Once you reach the line that contains "The russet love", retype it and each later line exactly as written, stopping only at the end of the listing.

====================

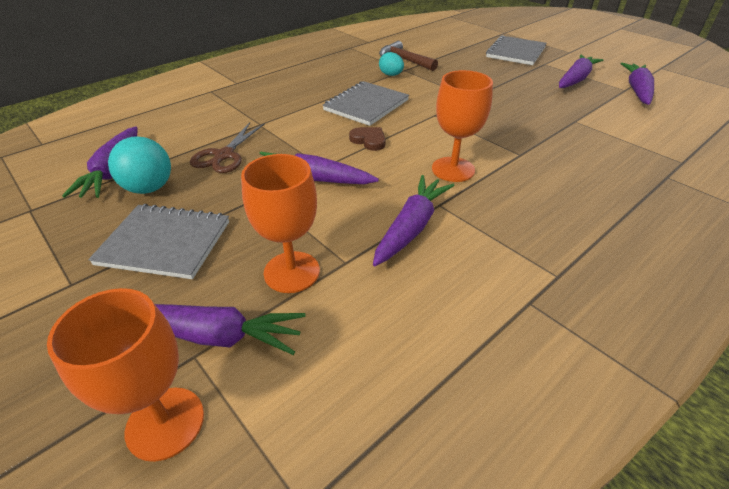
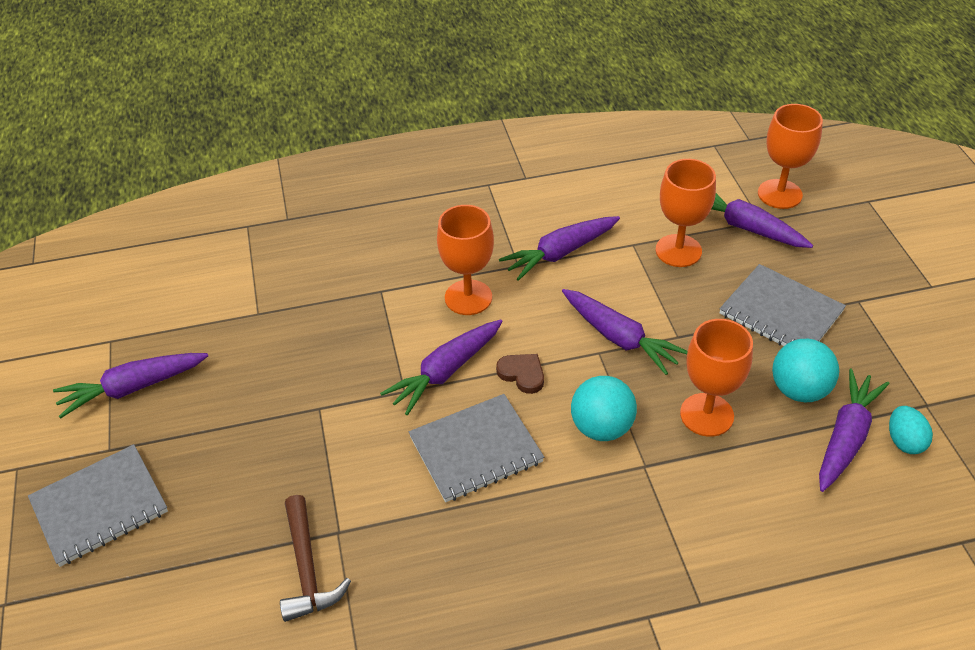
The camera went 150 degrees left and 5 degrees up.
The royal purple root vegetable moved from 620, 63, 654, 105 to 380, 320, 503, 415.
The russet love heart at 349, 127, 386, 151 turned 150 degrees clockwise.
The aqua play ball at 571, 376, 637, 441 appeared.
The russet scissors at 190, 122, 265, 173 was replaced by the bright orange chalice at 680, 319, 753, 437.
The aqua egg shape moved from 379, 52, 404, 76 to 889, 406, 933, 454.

====================

[Written response]:
The russet love heart at 349, 127, 386, 151 turned 150 degrees clockwise.
The aqua play ball at 571, 376, 637, 441 appeared.
The russet scissors at 190, 122, 265, 173 was replaced by the bright orange chalice at 680, 319, 753, 437.
The aqua egg shape moved from 379, 52, 404, 76 to 889, 406, 933, 454.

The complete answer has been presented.